Stored entries
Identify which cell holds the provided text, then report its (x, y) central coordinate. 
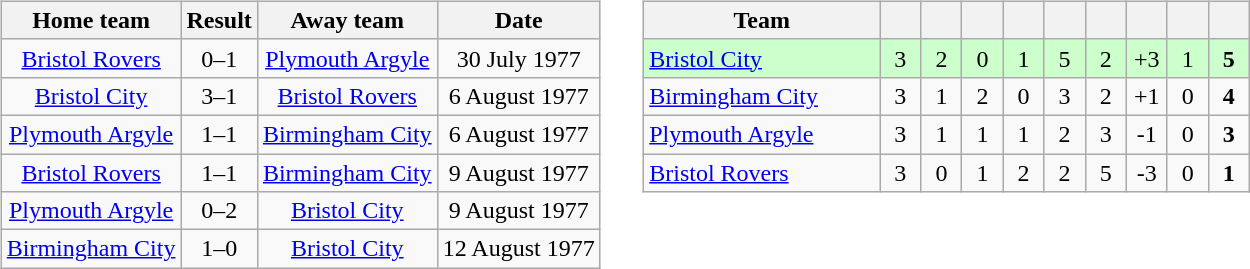
+1 (1146, 96)
Date (518, 20)
1–0 (219, 249)
12 August 1977 (518, 249)
4 (1228, 96)
+3 (1146, 58)
30 July 1977 (518, 58)
Away team (347, 20)
Result (219, 20)
0–2 (219, 211)
3–1 (219, 96)
0–1 (219, 58)
Home team (91, 20)
-1 (1146, 134)
-3 (1146, 173)
Team (762, 20)
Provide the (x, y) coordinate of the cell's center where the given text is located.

# Written exercise
Please copy every line of the records above word for word, leaving out the picture.

# Written answer
Identify which cell holds the provided text, then report its (x, y) central coordinate. 
+1 (1146, 96)
Date (518, 20)
1–0 (219, 249)
12 August 1977 (518, 249)
4 (1228, 96)
+3 (1146, 58)
30 July 1977 (518, 58)
Away team (347, 20)
Result (219, 20)
0–2 (219, 211)
3–1 (219, 96)
0–1 (219, 58)
Home team (91, 20)
-1 (1146, 134)
-3 (1146, 173)
Team (762, 20)
Provide the (x, y) coordinate of the cell's center where the given text is located.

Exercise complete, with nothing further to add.